* Exercise
From the line containing "pink strawberry: [95,209,143,250]" to the line containing "black rolling pin: [317,276,486,319]" in the records below, set down every line exactly as it stands, both ends included, and skip the pictures.

* Data section
+-------+
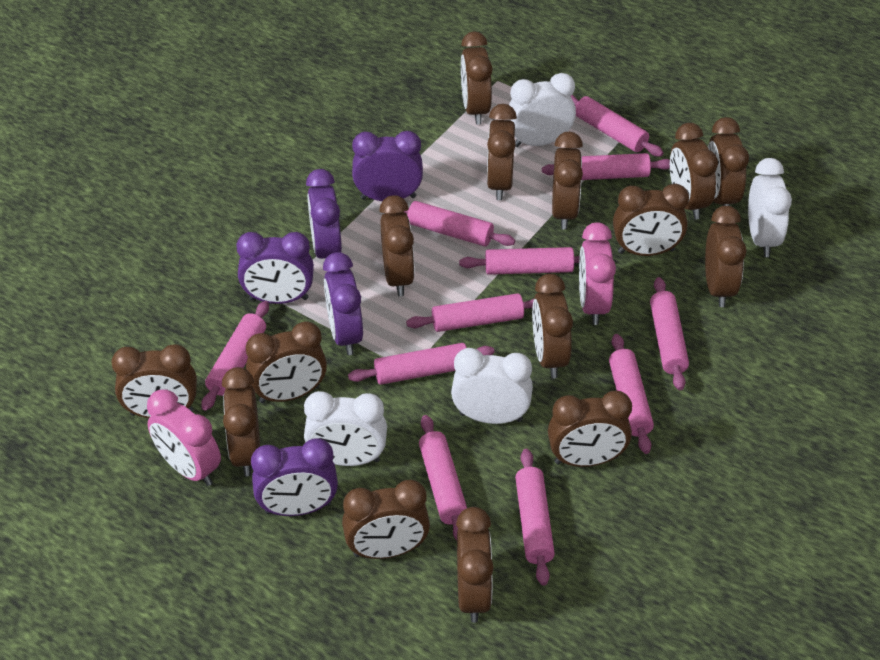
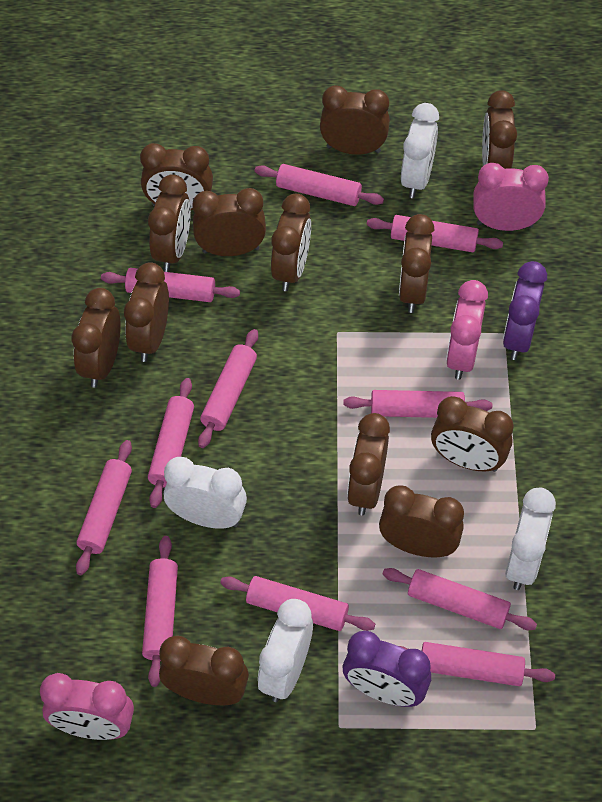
brown clock: [111,344,197,418] [222,367,260,476] [246,322,327,403] [342,480,430,559] [379,195,415,296] [456,507,494,623] [461,32,493,125] [487,104,517,200] [532,274,573,378] [548,391,632,467] [552,132,583,230] [613,184,689,256] [670,123,718,219] [705,206,746,307] [708,117,749,206] = 15 -> [72,288,121,388] [124,262,169,362] [140,143,213,210] [148,174,191,272] [159,635,249,705] [192,188,266,256] [271,194,311,291] [320,85,390,155] [347,413,390,516] [379,485,464,557] [399,214,434,313] [431,396,514,472] [482,90,517,169] = 13
pink clock: [147,389,221,486] [579,222,616,325] = 2 -> [40,673,134,740] [446,280,488,380] [473,163,549,231] = 3
purple clock: [236,232,314,304] [251,438,338,516] [306,169,342,259] [323,252,363,355] [352,131,423,201] = 5 -> [343,631,431,707] [503,261,547,360] = 2

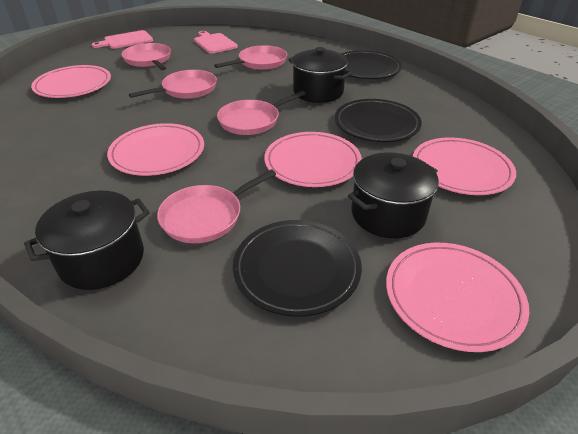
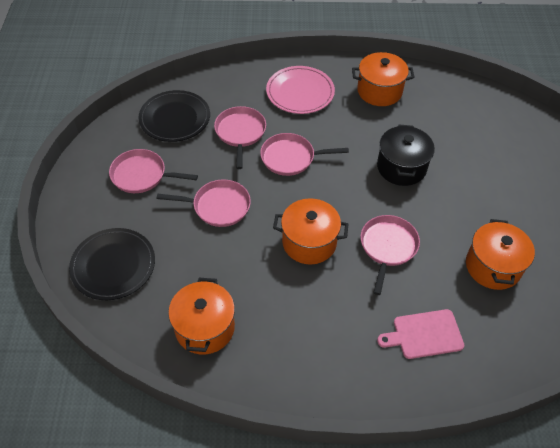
black plate: [233,220,362,317] [335,99,422,142] [341,50,402,79] = 3 -> [69,228,155,300] [139,90,210,142] = 2
black pot: [24,191,150,290] [288,47,353,103] [348,152,439,238] = 3 -> [377,124,435,186] = 1
orange pot: none = 0 -> [168,278,235,355] [273,198,349,265] [352,52,415,106] [466,219,535,290] = 4
pink cutting board: [92,30,153,49] [194,31,238,54] = 2 -> [377,309,464,359] = 1
pink plate: [31,65,111,98] [107,123,204,176] [264,132,362,187] [386,243,529,352] [413,137,516,195] = 5 -> [266,66,335,114] = 1

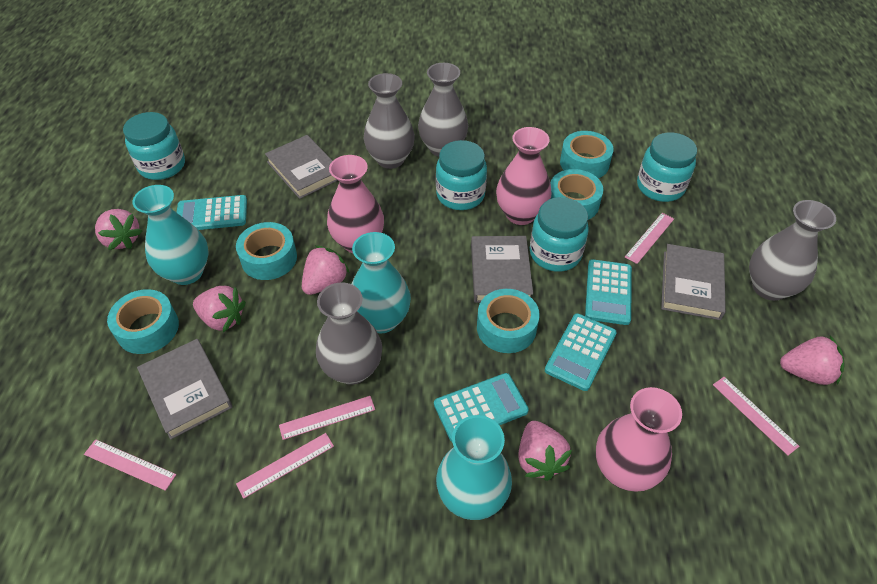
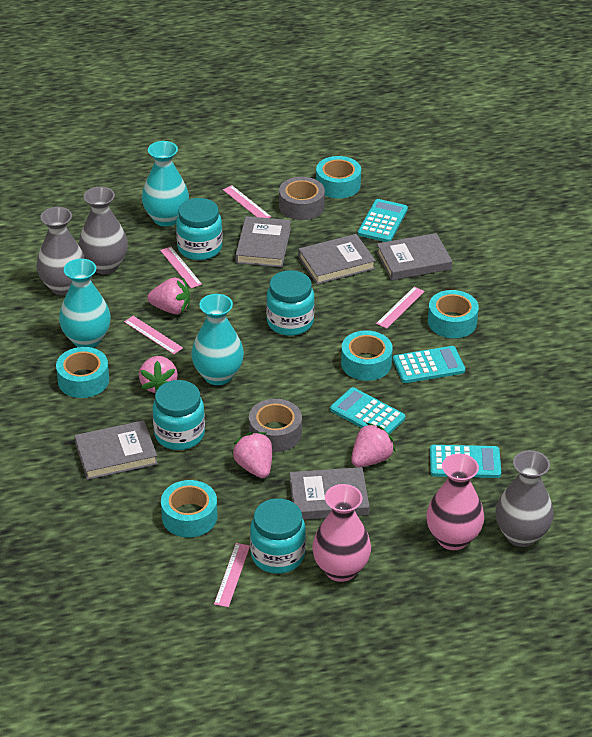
grey book: [137,339,233,439] [265,135,338,199] [471,236,533,303] [661,244,726,320] = 4 -> [74,420,158,480] [235,216,291,267] [290,467,369,520] [298,234,376,284] [377,233,452,280] = 5
grey tape: none = 0 -> [249,399,302,452] [279,177,325,220] = 2
grey vase: [316,282,382,385] [363,73,415,169] [418,63,468,157] [749,200,836,301] = 4 -> [37,207,85,295] [79,187,128,274] [496,450,554,547] = 3
pink strawberry: [95,209,143,250] [193,286,246,332] [302,245,350,295] [518,421,572,481] [780,336,845,385] = 5 -> [139,356,178,393] [147,277,190,314] [232,432,272,478] [351,423,396,467] = 4
pink vase: [327,155,384,253] [496,127,551,225] [596,387,682,492] = 3 -> [312,484,371,582] [426,454,484,550] = 2

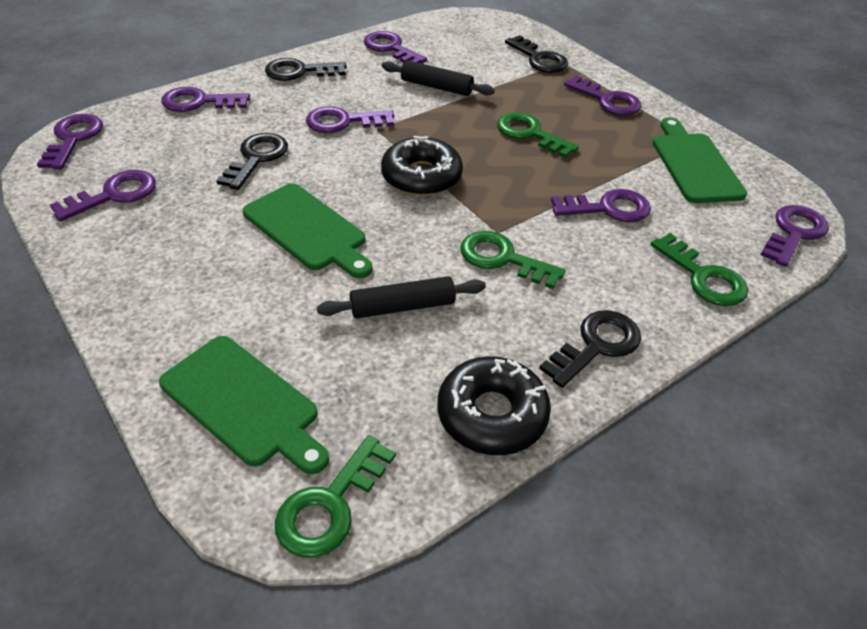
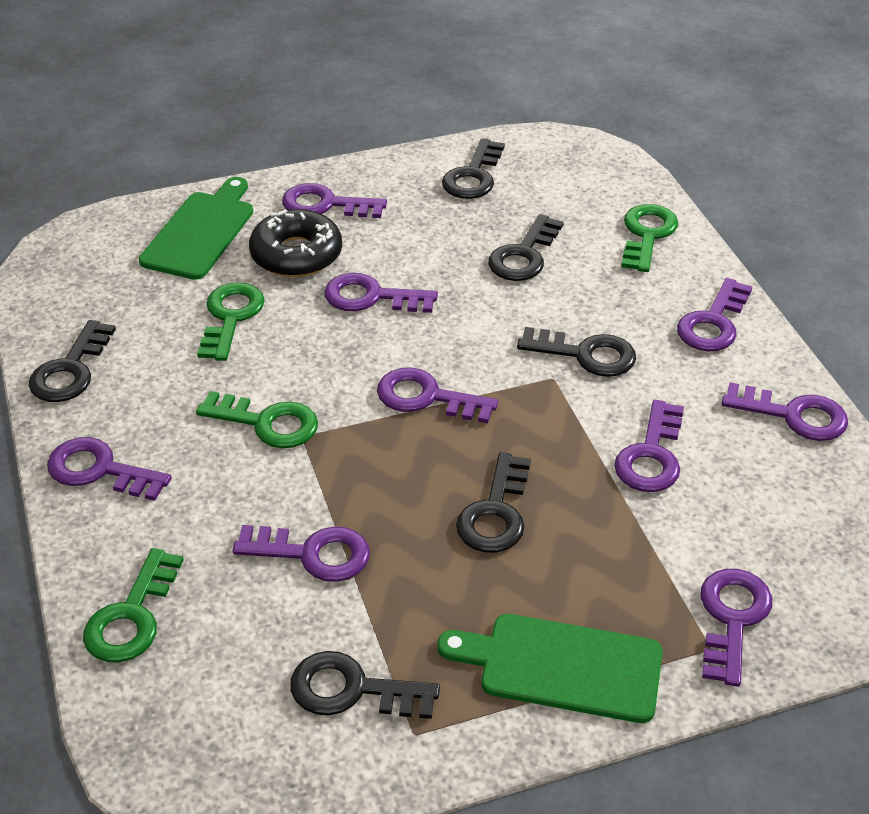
black donut: [381,136,463,196] [437,356,551,455] = 2 -> [249,209,342,277] = 1
black key: [216,133,288,190] [265,58,347,81] [505,35,568,73] [539,310,641,388] = 4 -> [29,320,116,402] [290,651,440,719] [442,139,505,199] [456,452,531,553] [488,214,564,281] [517,327,636,377] = 6
black rolling pin: [317,276,486,319] [382,60,495,96] = 2 -> none = 0
green cutting board: [159,336,329,474] [243,183,373,278] [652,118,747,203] = 3 -> [139,177,253,280] [438,614,663,723] = 2
purple key: [37,114,103,169] [50,170,156,222] [161,87,250,112] [306,106,394,133] [364,31,427,63] [551,189,651,222] [564,75,641,116] [761,205,829,267] = 8 -> [47,437,172,501] [232,525,370,582] [282,183,387,218] [324,273,438,313] [377,367,498,423] [614,400,684,492] [677,278,752,351] [700,569,772,687] [721,382,848,441] = 9

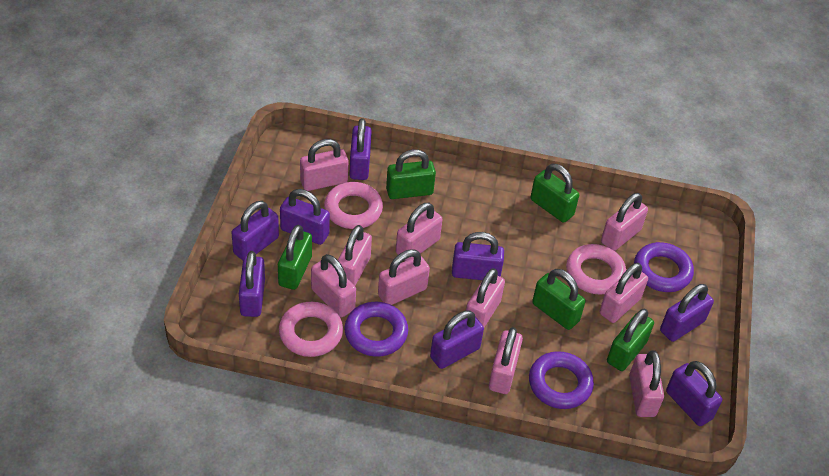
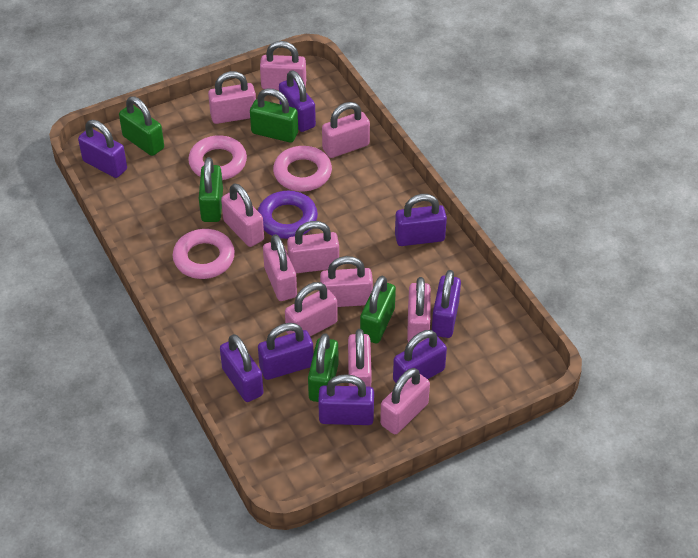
pink padlock: [300,139,348,191] [311,254,356,317] [338,225,372,286] [378,249,430,305] [396,203,443,261] [466,268,505,327] [489,327,523,394] [599,263,648,323] [601,193,648,251] [629,350,664,417] = 10 -> [208,71,256,124] [221,183,264,247] [260,41,306,90] [263,234,297,301] [285,282,338,336] [287,221,339,273] [320,256,373,307] [322,102,370,158] [348,329,372,387] [380,368,430,434] [407,277,431,343] = 11
purple ring: [344,302,408,357] [529,351,594,409] [634,242,694,292] = 3 -> [258,191,318,239] = 1

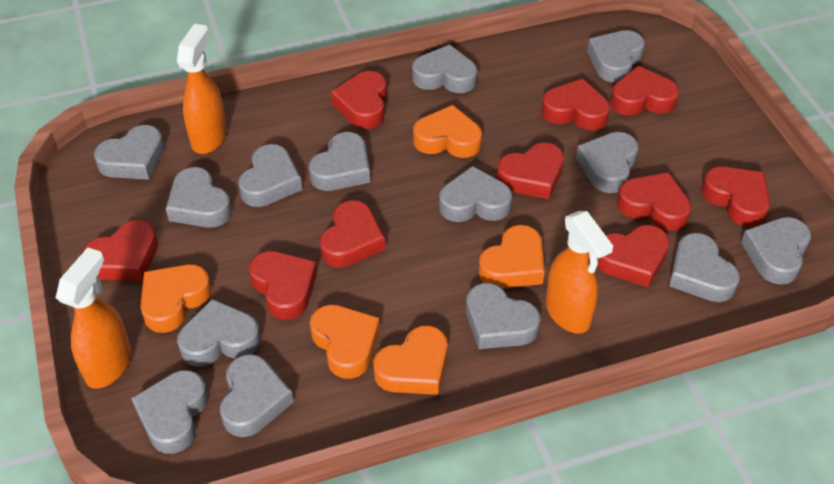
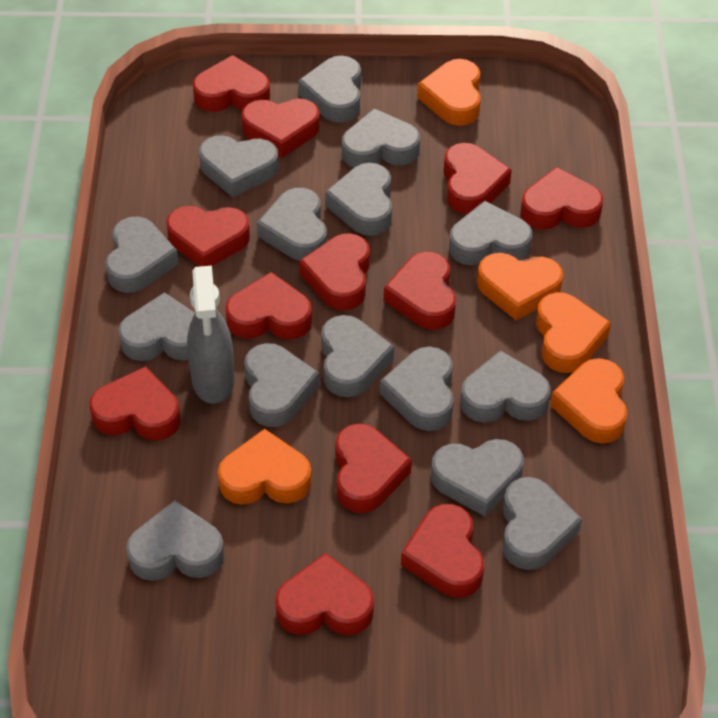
grey heart: [94,125,164,180] [131,370,208,454] [166,167,232,228] [177,299,260,367] [220,354,293,437] [238,144,302,207] [309,132,370,191] [412,44,477,93] [439,166,512,222] [466,283,540,349] [576,132,638,193] [587,30,645,83] [669,233,740,302] [741,217,811,285] = 14 -> [105,217,179,293] [118,292,195,361] [126,500,224,581] [199,135,279,197] [244,343,319,427] [257,188,327,261] [298,56,361,122] [321,315,394,397] [325,163,392,236] [342,108,420,168] [380,346,454,431] [431,439,524,517] [449,201,532,265] [460,350,551,423] [502,477,582,570] = 15
grey spray bottle: none = 0 -> [187,266,235,404] = 1
orange spray bottle: [56,248,132,389] [177,24,227,154] [546,211,613,333] = 3 -> none = 0
red heart: [82,220,158,281] [249,251,317,320] [319,200,385,268] [331,71,387,129] [497,143,564,199] [542,79,610,130] [597,225,670,287] [611,66,679,116] [617,172,691,231] [701,167,770,227] = 10 -> [89,366,181,441] [166,206,250,267] [193,55,270,112] [225,272,312,340] [241,99,320,158] [275,553,374,635] [299,233,370,310] [335,424,412,513] [384,252,456,330] [401,504,484,598] [444,143,512,214] [520,167,603,230] = 12

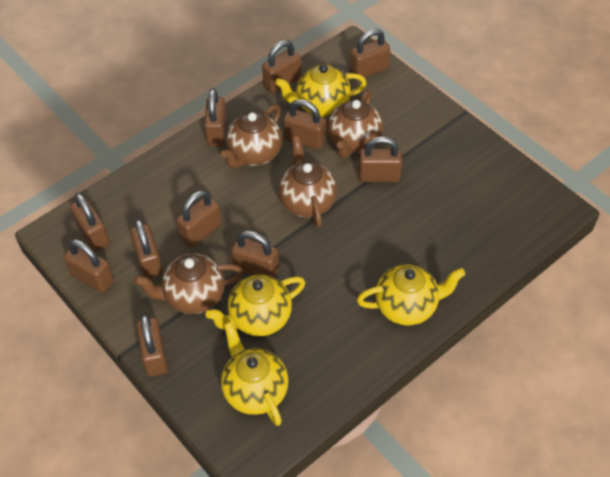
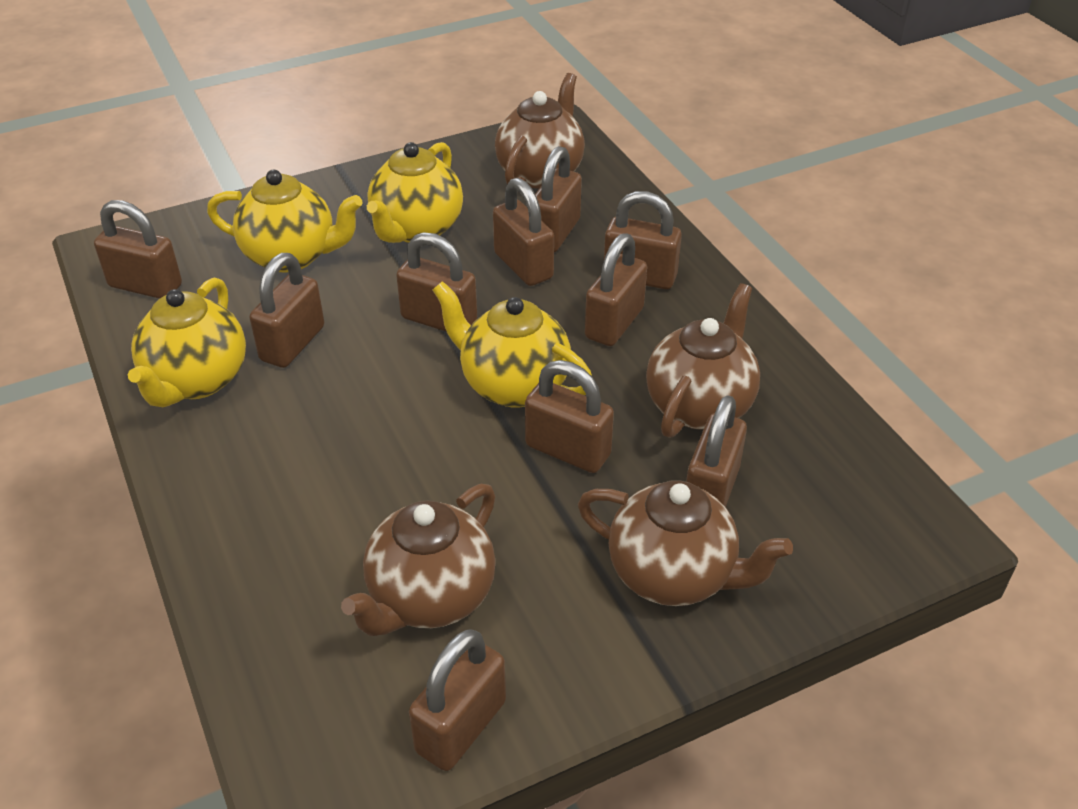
brown padlock: [64,239,114,293] [70,193,110,252] [130,219,163,279] [136,314,168,377] [176,190,222,247] [204,89,227,146] [231,230,279,278] [262,40,301,93] [283,99,326,150] [350,29,390,80] [359,136,402,182] = 11 -> [94,200,182,299] [249,253,324,368] [396,232,477,332] [409,629,506,771] [493,178,554,286] [525,360,614,473] [535,146,582,252] [585,233,647,346] [604,191,682,289] [686,395,747,507] = 10

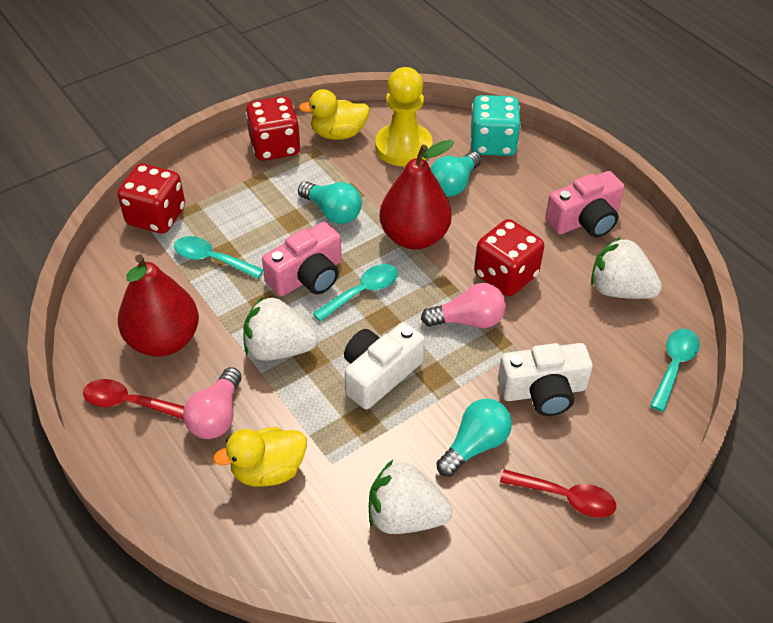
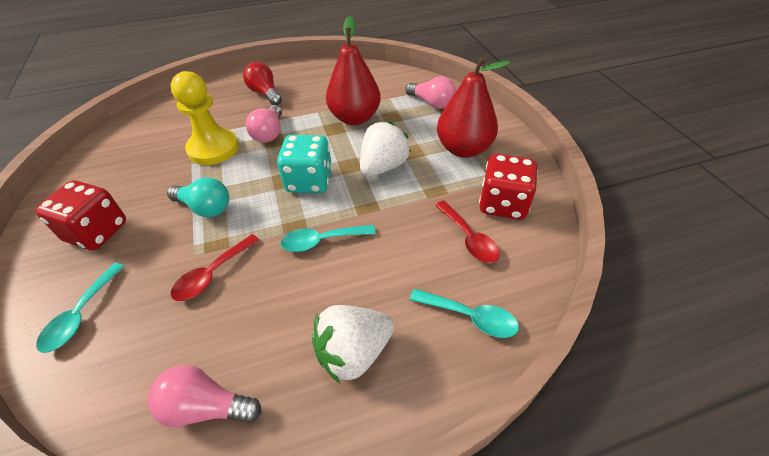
pink camera: [262,222,342,296] [545,171,625,238] = 2 -> none = 0
pink light bulb: [183,367,242,439] [421,283,506,328] = 2 -> [148,365,261,427] [246,105,282,143] [405,76,456,109] = 3
red dice: [117,164,185,234] [246,96,301,161] [474,219,544,296] = 3 -> [35,181,126,250] [479,154,538,220] = 2
red light bulb: none = 0 -> [243,62,282,105] = 1
turquoise light bulb: [298,181,362,224] [430,151,482,197] [436,398,512,477] = 3 -> [167,177,229,217] = 1
white camera: [344,322,425,410] [498,343,593,416] = 2 -> none = 0
white strawberry: [243,297,318,361] [369,460,452,534] [591,237,662,299] = 3 -> [312,305,394,383] [360,121,411,176] = 2
yellow duck: [213,427,307,487] [299,89,370,140] = 2 -> none = 0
+-------+
* Answer to this problem
pink strawberry: [95,209,143,250] [193,286,246,332] [302,245,350,295] [518,421,572,481] [780,336,845,385] = 5 -> [139,356,178,393] [147,277,190,314] [232,432,272,478] [351,423,396,467] = 4
pink vase: [327,155,384,253] [496,127,551,225] [596,387,682,492] = 3 -> [312,484,371,582] [426,454,484,550] = 2

black donut: [381,136,463,196] [437,356,551,455] = 2 -> [249,209,342,277] = 1
black key: [216,133,288,190] [265,58,347,81] [505,35,568,73] [539,310,641,388] = 4 -> [29,320,116,402] [290,651,440,719] [442,139,505,199] [456,452,531,553] [488,214,564,281] [517,327,636,377] = 6
black rolling pin: [317,276,486,319] [382,60,495,96] = 2 -> none = 0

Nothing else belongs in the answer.